Start of Block

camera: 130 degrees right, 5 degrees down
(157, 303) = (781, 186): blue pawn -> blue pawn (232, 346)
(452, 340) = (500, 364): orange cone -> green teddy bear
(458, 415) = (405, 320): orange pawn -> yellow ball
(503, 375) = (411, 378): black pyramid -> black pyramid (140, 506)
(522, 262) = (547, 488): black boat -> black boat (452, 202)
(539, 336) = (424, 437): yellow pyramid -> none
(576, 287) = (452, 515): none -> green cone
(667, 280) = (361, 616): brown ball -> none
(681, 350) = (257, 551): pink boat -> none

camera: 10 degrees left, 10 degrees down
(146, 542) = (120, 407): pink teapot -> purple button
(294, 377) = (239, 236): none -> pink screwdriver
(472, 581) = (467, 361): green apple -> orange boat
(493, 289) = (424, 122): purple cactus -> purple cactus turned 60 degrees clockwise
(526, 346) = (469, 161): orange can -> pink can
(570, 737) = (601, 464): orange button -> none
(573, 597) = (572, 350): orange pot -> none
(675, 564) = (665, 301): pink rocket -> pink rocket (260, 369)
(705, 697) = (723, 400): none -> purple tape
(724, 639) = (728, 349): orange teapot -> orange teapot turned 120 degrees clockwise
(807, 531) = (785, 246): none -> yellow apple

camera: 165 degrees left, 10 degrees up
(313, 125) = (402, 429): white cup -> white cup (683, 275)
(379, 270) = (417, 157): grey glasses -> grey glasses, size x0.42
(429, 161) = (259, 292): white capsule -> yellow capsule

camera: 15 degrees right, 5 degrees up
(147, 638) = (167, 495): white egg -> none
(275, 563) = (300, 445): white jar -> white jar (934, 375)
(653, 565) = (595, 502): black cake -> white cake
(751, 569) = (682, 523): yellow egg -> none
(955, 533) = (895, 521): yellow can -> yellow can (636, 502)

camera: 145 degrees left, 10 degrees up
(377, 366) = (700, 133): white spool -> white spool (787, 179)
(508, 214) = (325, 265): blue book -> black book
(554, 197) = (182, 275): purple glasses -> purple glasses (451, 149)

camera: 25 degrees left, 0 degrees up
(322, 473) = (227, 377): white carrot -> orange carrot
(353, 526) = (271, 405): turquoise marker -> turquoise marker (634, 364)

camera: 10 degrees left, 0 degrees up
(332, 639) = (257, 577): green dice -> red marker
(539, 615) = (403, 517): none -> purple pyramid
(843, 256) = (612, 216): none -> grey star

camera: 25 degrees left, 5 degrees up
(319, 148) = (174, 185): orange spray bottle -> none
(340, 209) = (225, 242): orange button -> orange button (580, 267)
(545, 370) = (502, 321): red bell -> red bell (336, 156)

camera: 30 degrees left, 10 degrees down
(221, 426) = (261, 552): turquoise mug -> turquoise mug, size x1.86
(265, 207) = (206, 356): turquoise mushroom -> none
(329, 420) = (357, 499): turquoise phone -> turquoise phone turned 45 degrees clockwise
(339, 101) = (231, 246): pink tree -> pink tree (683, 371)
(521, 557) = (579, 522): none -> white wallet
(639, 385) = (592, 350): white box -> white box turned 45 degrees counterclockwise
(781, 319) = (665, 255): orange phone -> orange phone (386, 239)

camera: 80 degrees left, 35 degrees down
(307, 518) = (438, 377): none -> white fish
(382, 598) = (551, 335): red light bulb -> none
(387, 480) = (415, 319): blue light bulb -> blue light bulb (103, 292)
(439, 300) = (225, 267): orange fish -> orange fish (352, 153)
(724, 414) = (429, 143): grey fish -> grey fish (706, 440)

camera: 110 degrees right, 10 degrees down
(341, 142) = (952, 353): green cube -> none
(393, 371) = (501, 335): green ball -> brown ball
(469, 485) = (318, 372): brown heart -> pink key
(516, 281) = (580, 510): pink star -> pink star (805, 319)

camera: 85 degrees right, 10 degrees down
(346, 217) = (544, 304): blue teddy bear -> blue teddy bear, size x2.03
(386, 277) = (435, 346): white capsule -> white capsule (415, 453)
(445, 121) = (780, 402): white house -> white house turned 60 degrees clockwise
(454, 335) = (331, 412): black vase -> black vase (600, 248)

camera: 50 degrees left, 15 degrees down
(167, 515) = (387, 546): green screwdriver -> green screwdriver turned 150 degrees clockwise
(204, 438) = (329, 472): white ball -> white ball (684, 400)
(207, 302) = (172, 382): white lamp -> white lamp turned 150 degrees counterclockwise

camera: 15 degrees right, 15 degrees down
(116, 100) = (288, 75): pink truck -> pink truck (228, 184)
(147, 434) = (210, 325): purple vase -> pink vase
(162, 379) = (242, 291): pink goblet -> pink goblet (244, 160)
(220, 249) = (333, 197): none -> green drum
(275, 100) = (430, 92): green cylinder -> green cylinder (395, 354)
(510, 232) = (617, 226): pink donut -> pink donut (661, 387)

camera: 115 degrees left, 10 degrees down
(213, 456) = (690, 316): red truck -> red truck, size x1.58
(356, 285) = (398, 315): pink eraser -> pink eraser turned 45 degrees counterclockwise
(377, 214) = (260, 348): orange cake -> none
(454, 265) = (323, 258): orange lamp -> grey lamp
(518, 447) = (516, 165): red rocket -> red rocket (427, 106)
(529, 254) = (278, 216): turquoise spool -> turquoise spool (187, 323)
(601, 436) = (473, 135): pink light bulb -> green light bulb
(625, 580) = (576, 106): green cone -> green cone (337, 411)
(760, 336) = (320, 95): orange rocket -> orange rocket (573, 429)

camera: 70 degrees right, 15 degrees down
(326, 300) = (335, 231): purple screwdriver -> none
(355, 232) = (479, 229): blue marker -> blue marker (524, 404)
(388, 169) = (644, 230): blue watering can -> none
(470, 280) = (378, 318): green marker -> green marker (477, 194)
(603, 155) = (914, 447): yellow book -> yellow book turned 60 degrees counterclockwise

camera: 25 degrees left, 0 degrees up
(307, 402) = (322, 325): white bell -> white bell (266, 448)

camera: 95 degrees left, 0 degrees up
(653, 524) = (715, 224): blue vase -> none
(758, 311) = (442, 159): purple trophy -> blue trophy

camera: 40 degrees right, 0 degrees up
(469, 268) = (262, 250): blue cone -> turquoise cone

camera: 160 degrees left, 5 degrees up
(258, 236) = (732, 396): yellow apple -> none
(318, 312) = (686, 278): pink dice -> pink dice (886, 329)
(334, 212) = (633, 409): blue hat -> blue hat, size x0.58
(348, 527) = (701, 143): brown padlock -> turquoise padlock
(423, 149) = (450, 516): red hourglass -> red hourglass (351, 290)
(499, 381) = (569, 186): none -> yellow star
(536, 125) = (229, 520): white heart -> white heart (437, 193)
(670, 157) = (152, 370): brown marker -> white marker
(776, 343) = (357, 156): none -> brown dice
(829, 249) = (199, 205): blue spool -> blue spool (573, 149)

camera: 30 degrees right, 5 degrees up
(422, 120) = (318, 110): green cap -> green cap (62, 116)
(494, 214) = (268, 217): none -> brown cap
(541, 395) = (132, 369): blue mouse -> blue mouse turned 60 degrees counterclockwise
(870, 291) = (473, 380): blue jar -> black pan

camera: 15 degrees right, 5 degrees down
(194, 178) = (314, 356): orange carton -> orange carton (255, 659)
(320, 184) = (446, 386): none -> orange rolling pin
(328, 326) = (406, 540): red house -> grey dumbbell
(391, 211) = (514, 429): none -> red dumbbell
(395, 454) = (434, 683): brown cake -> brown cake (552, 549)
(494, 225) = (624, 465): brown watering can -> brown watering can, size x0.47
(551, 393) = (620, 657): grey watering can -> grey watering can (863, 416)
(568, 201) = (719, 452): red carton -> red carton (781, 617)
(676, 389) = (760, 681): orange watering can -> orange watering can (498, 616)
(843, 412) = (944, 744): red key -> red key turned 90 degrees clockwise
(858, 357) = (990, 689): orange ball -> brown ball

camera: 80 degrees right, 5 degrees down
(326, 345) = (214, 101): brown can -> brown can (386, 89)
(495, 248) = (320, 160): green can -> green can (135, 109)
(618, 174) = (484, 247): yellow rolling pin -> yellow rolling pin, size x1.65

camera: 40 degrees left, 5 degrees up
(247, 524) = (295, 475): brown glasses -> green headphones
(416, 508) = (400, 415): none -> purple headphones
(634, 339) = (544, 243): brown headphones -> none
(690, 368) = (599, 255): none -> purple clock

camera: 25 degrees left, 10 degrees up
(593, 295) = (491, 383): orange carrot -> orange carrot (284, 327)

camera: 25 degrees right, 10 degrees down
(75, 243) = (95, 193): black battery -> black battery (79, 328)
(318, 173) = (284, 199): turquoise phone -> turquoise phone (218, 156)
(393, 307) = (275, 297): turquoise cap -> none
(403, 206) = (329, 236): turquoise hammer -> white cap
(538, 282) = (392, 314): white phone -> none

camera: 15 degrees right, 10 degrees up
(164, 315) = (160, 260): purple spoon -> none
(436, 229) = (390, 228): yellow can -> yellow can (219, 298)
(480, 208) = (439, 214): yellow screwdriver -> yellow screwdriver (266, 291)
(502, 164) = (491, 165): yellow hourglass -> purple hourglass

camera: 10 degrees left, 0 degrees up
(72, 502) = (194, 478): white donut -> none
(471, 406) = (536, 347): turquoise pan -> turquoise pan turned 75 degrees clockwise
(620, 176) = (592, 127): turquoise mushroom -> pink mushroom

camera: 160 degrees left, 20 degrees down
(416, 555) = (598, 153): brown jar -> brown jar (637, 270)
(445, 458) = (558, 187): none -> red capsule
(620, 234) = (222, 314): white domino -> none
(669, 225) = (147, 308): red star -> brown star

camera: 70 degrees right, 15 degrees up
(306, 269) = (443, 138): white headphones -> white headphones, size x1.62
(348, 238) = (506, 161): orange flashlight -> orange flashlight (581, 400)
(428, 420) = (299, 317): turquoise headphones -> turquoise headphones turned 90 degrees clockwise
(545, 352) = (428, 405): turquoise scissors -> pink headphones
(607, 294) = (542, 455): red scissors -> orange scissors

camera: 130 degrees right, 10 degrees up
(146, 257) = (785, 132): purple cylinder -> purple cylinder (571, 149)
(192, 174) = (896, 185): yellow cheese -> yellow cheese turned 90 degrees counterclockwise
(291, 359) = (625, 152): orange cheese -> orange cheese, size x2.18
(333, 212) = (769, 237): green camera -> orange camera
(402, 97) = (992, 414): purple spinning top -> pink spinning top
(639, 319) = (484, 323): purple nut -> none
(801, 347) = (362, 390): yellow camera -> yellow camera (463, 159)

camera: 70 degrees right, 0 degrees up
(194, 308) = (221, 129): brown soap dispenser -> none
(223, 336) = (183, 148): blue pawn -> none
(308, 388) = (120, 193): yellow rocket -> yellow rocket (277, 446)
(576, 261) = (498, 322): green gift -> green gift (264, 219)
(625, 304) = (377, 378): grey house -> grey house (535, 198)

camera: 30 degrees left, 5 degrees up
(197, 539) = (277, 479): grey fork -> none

End of Block

The answer is the run of lines above from the line containing "(545, 370) = (502, 321): red" through the line containing "(439, 300) = (225, 267): orange", copied exactly and alone.

- **Answer to this problem**:
(545, 370) = (502, 321): red bell -> red bell (336, 156)

camera: 30 degrees left, 10 degrees down
(221, 426) = (261, 552): turquoise mug -> turquoise mug, size x1.86
(265, 207) = (206, 356): turquoise mushroom -> none
(329, 420) = (357, 499): turquoise phone -> turquoise phone turned 45 degrees clockwise
(339, 101) = (231, 246): pink tree -> pink tree (683, 371)
(521, 557) = (579, 522): none -> white wallet
(639, 385) = (592, 350): white box -> white box turned 45 degrees counterclockwise
(781, 319) = (665, 255): orange phone -> orange phone (386, 239)

camera: 80 degrees left, 35 degrees down
(307, 518) = (438, 377): none -> white fish
(382, 598) = (551, 335): red light bulb -> none
(387, 480) = (415, 319): blue light bulb -> blue light bulb (103, 292)
(439, 300) = (225, 267): orange fish -> orange fish (352, 153)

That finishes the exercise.